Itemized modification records
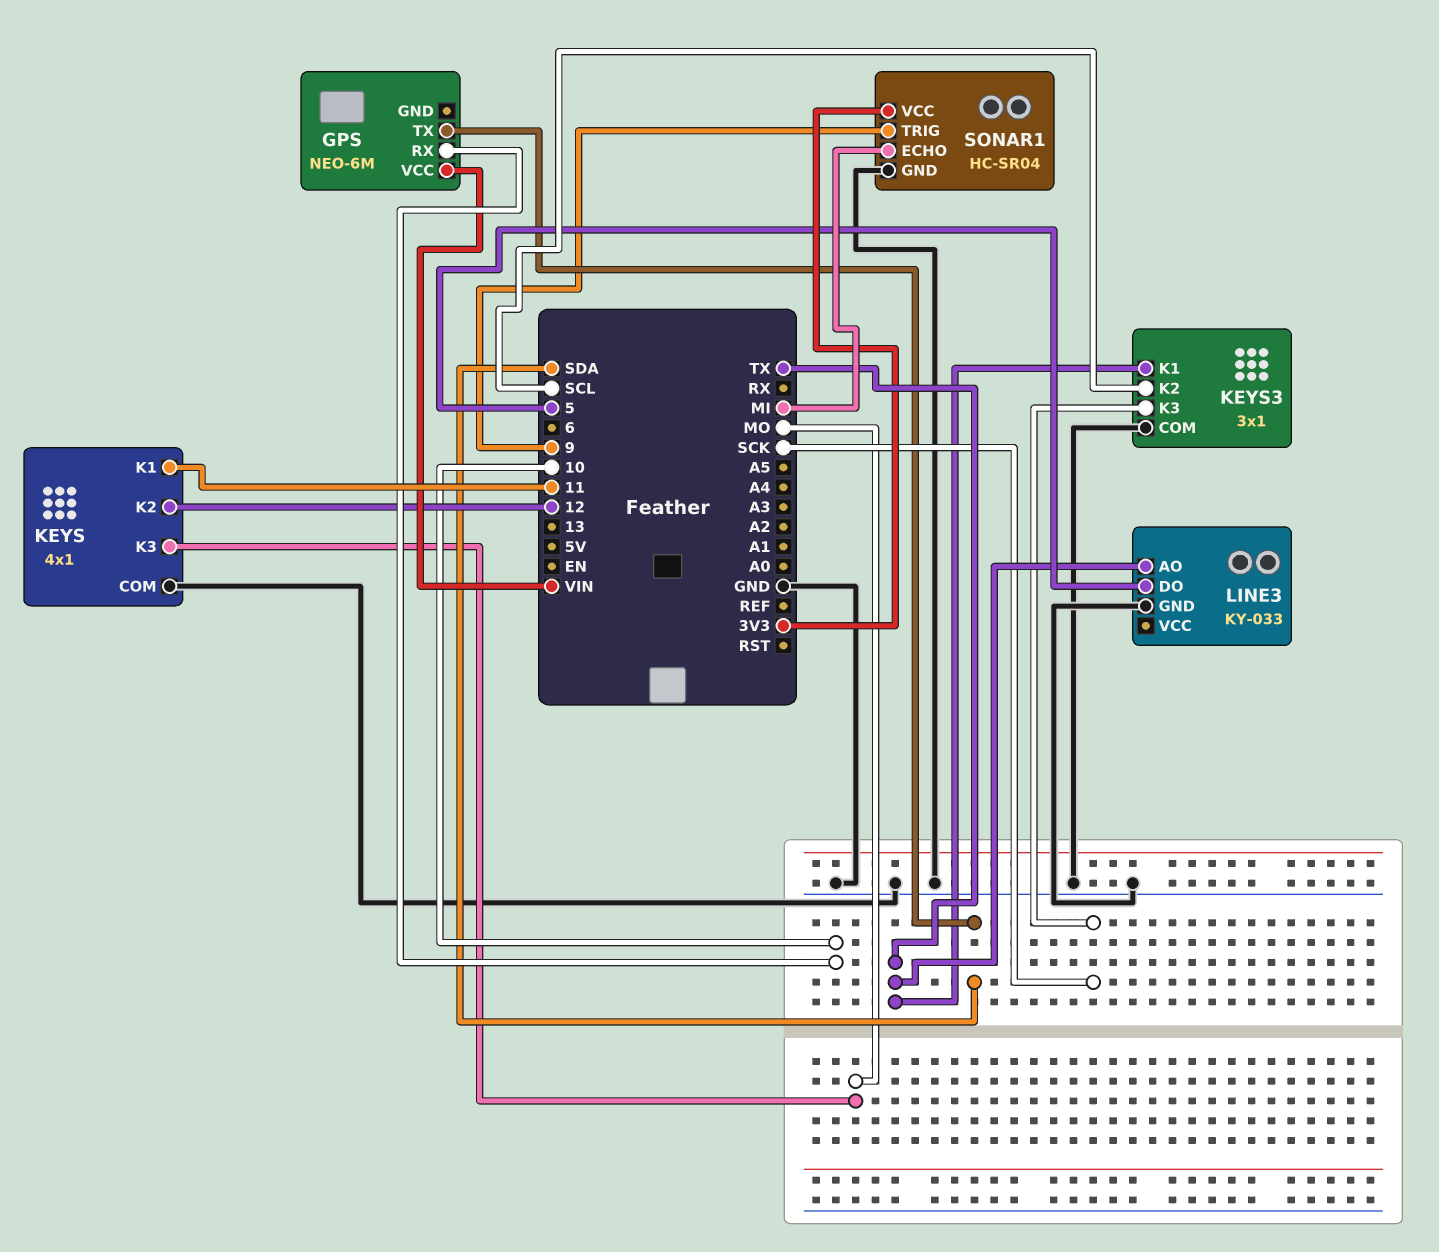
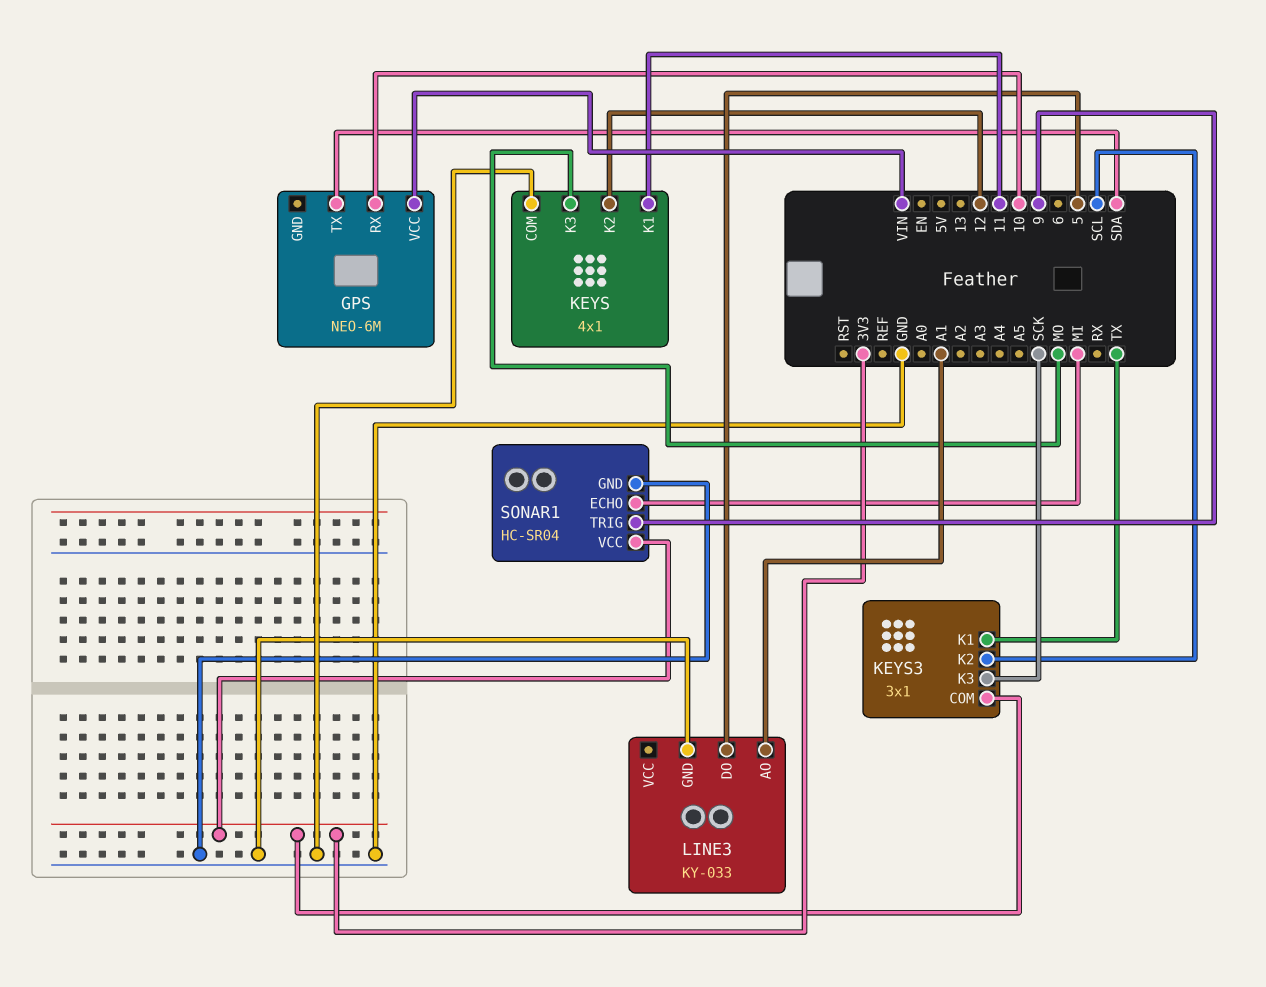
KEYS3 pin COM: GND -> 3V3
LINE3 pin AO: TX -> A1

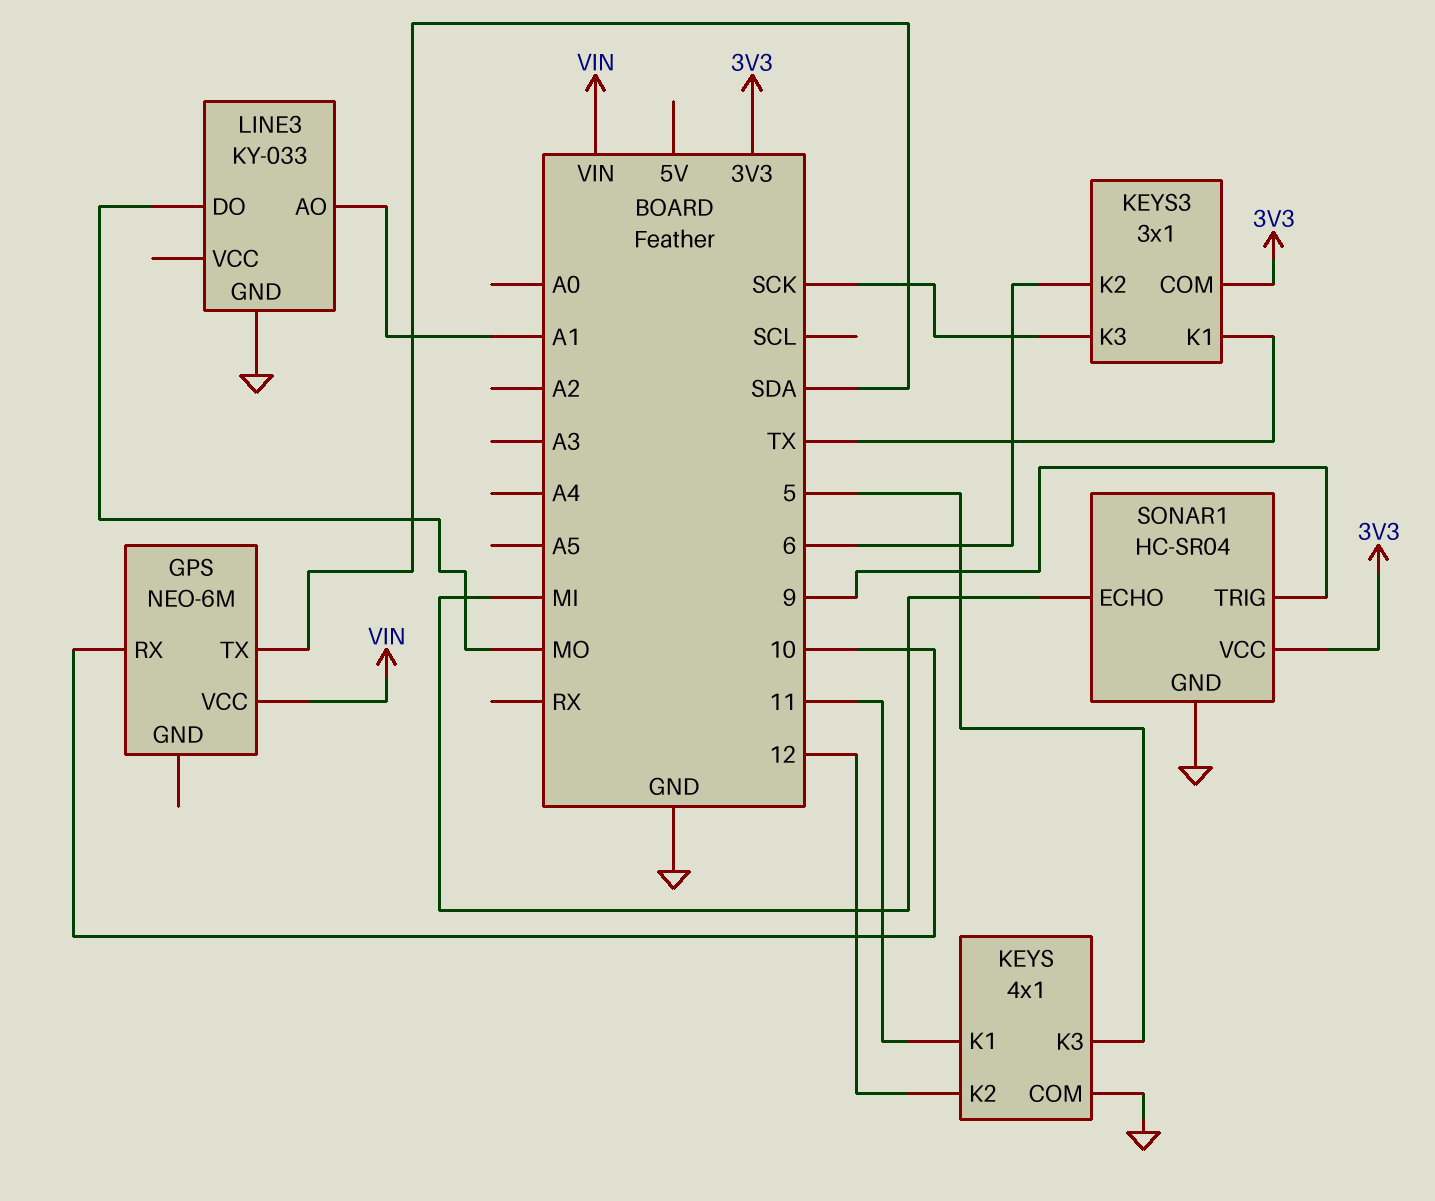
KEYS pin K3: MO -> 5
KEYS3 pin K2: SCL -> 6
LINE3 pin DO: 5 -> MO

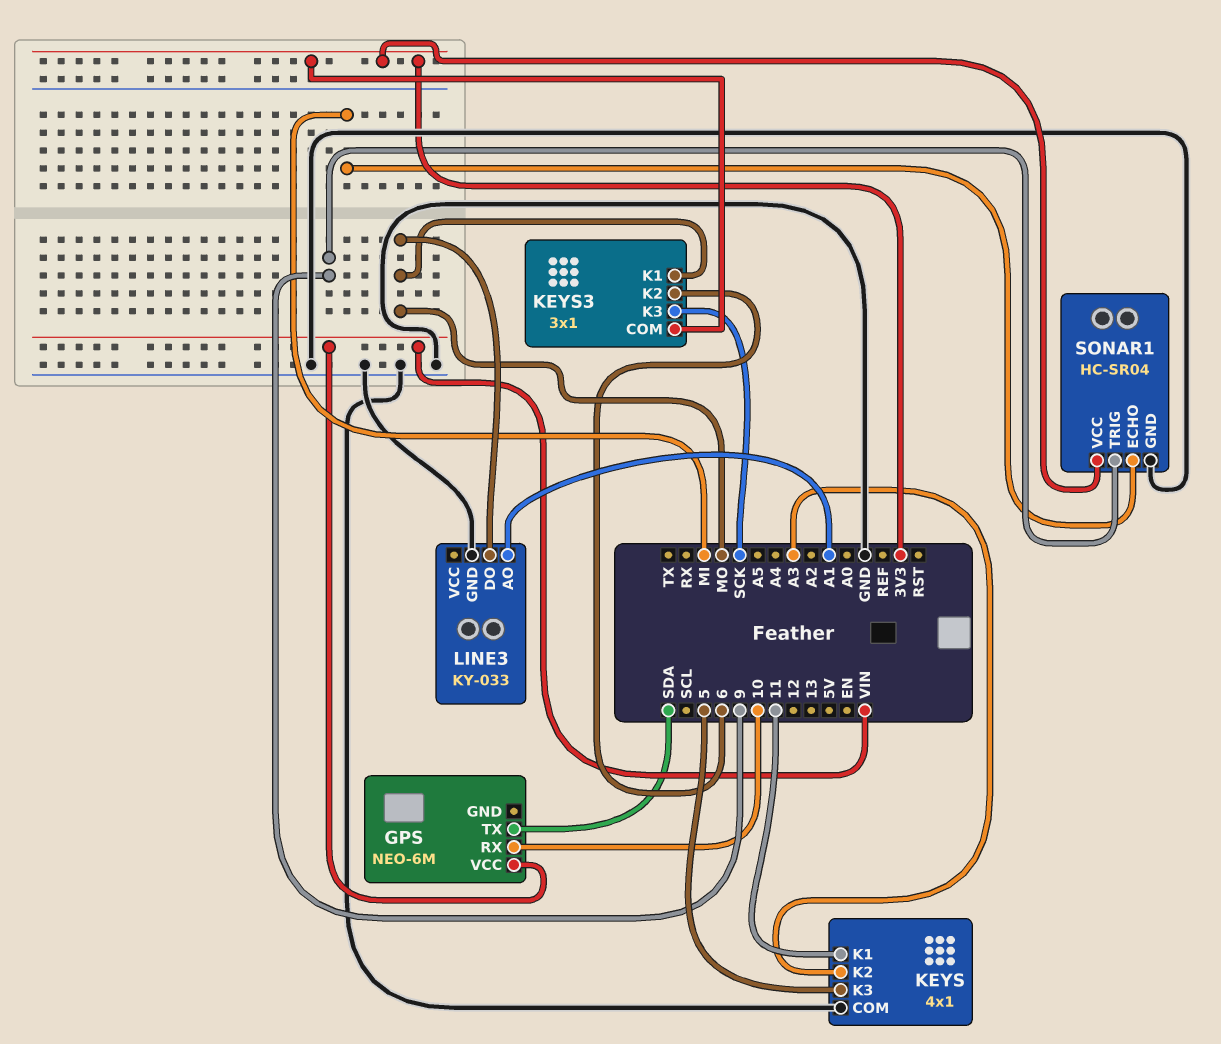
KEYS pin K2: 12 -> A3
KEYS3 pin K1: TX -> MO

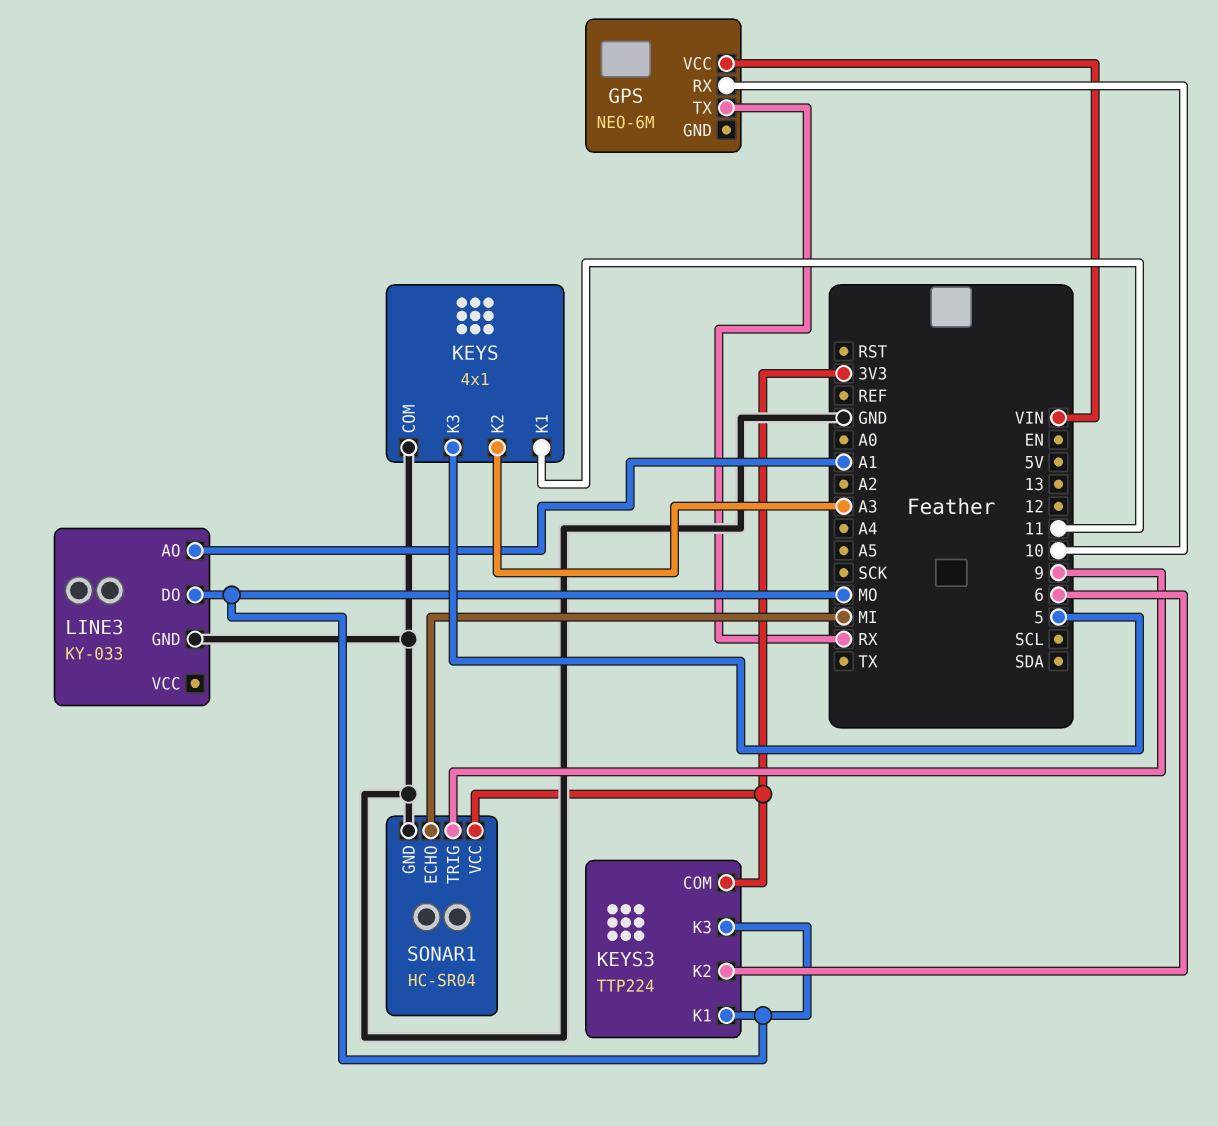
GPS pin TX: SDA -> RX
KEYS3: 3x1 -> TTP224
KEYS3 pin K3: SCK -> MO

▸ **Work to complete**: Drop the images, then copy the data exactly.

▸ **Exercise answer**:
KEYS3 pin COM: GND -> 3V3
LINE3 pin AO: TX -> A1

KEYS pin K3: MO -> 5
KEYS3 pin K2: SCL -> 6
LINE3 pin DO: 5 -> MO

KEYS pin K2: 12 -> A3
KEYS3 pin K1: TX -> MO

GPS pin TX: SDA -> RX
KEYS3: 3x1 -> TTP224
KEYS3 pin K3: SCK -> MO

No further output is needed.